| Requirement |
From the first line of the material below through the line containing "yellow brick J7 level 1 -> none", print every line exactly as it stands, but no pictures.

| Available data |
----
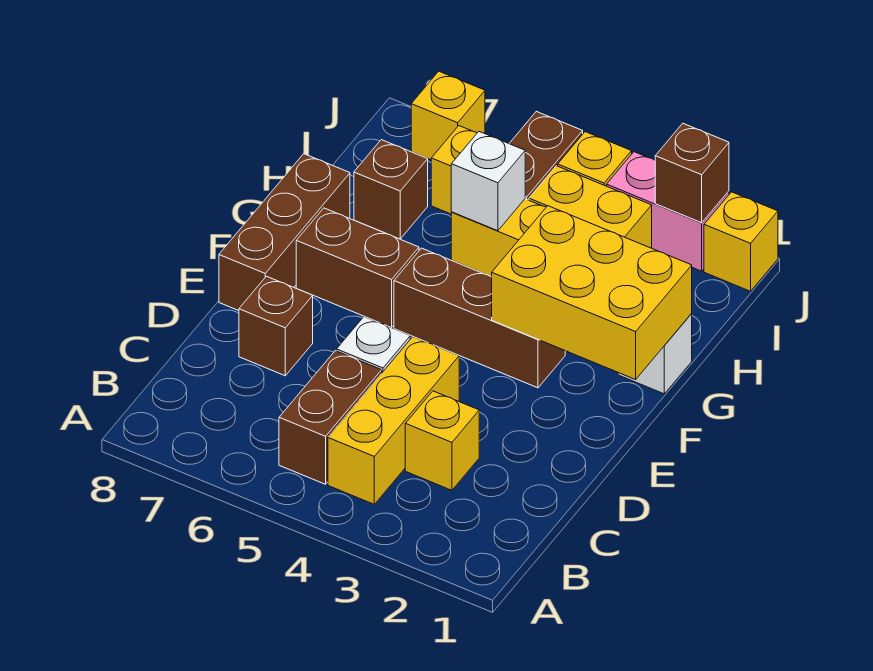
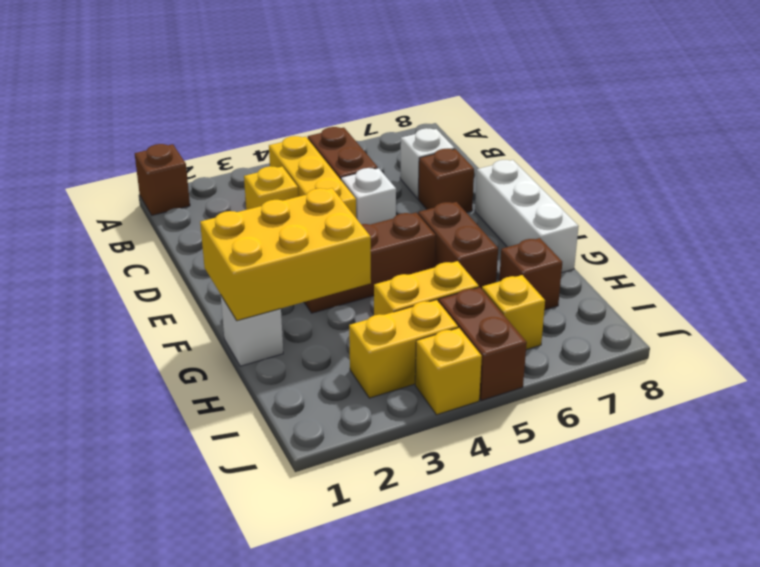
brown brick E8:G8 level 1 -> white brick E8:G8 level 1
brown brick F6:F7 level 1 -> brown brick F6:G6 level 1
white brick H5 level 2 -> white brick C7 level 1
yellow brick J1 level 1 -> none
pink brick J2:J3 level 1 -> none
brown brick J2 level 2 -> brown brick A1 level 1
yellow brick J7 level 1 -> none

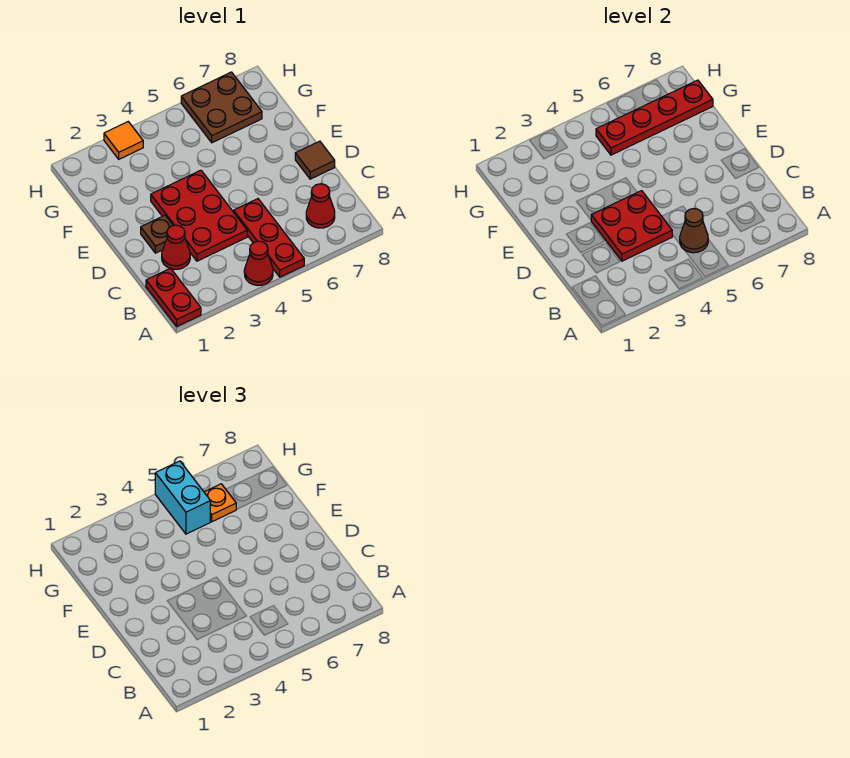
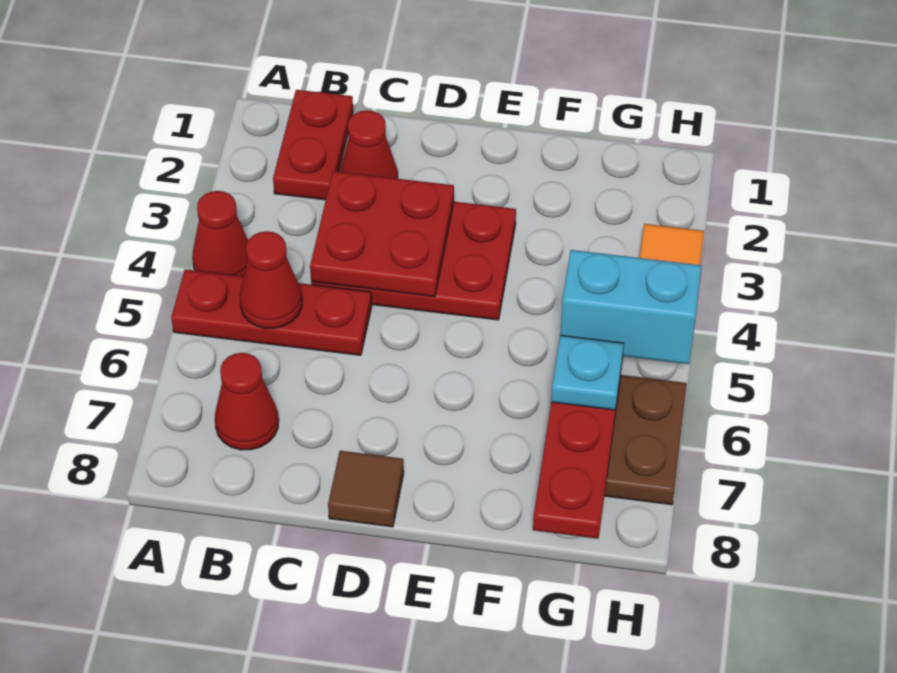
red plate A1:B1 level 1 -> red plate B1:B2 level 1
brown cone B5 level 2 -> red cone B5 level 2
brown plate D2 level 1 -> none
orange plate G6 level 3 -> cyan plate G6 level 3

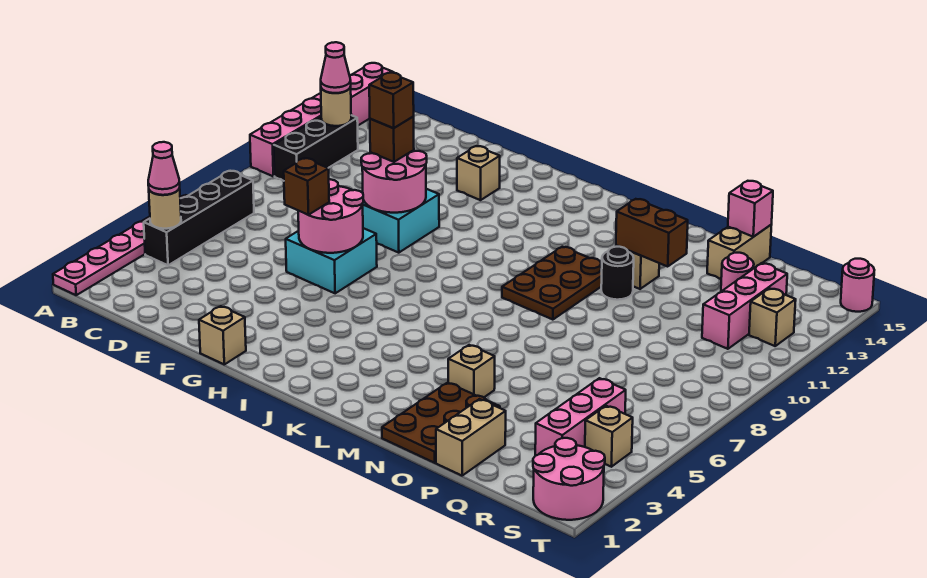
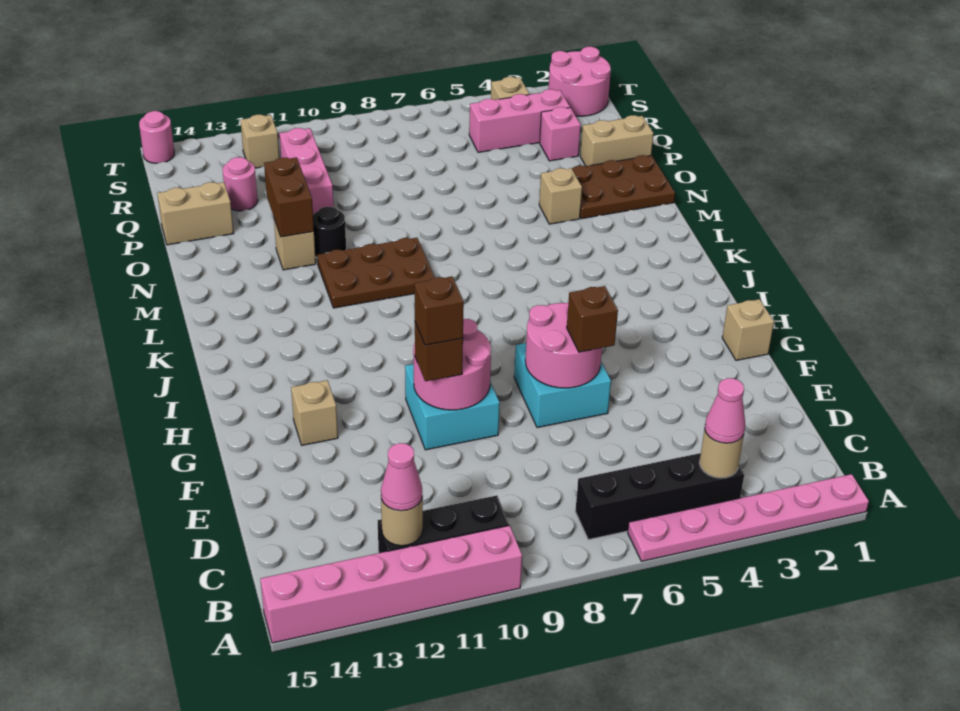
pink brick P15 level 2 -> pink brick Q3 level 1
pink brick R11:R13 level 1 -> pink brick P11:R11 level 1

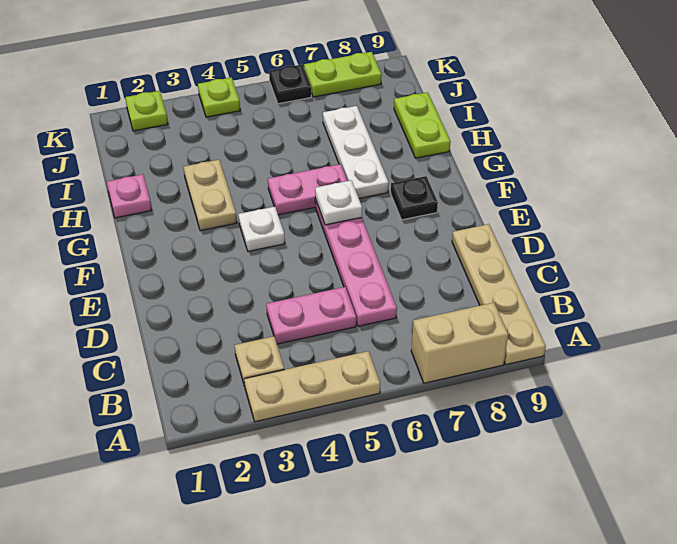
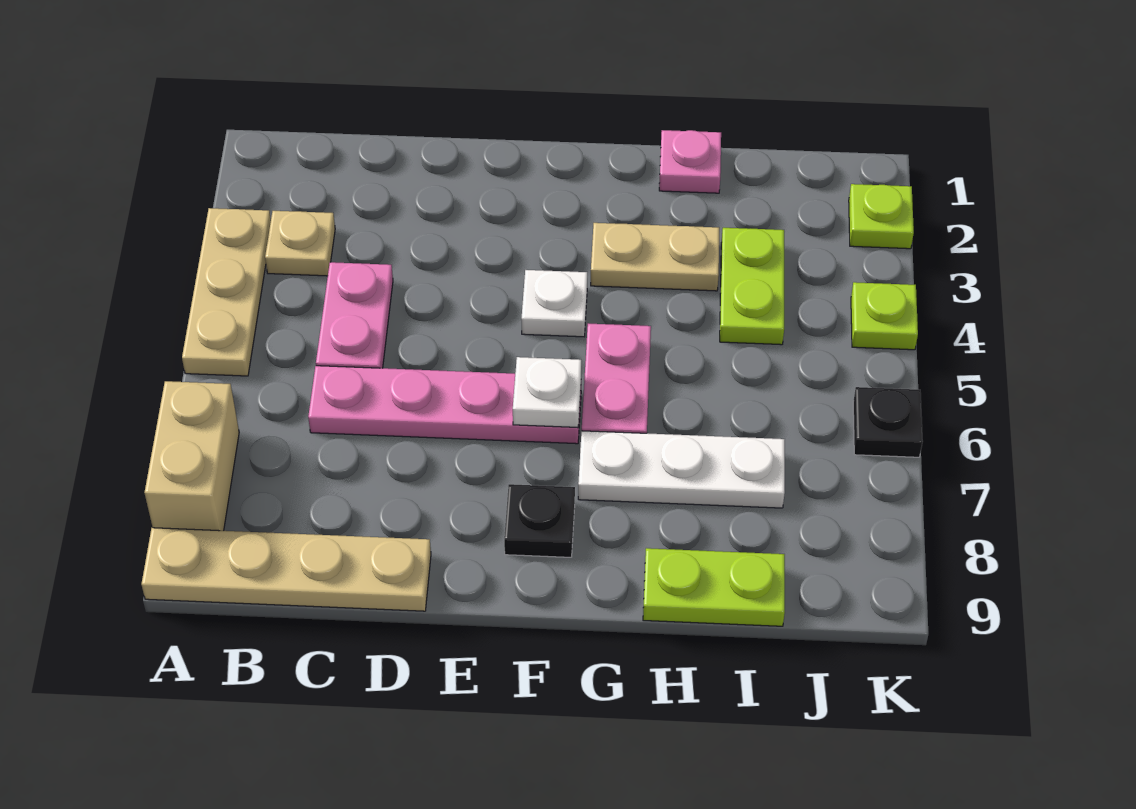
lime plate K7:K8 level 1 -> lime plate I3:I4 level 1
----
| Your response |
brown brick E8:G8 level 1 -> white brick E8:G8 level 1
brown brick F6:F7 level 1 -> brown brick F6:G6 level 1
white brick H5 level 2 -> white brick C7 level 1
yellow brick J1 level 1 -> none
pink brick J2:J3 level 1 -> none
brown brick J2 level 2 -> brown brick A1 level 1
yellow brick J7 level 1 -> none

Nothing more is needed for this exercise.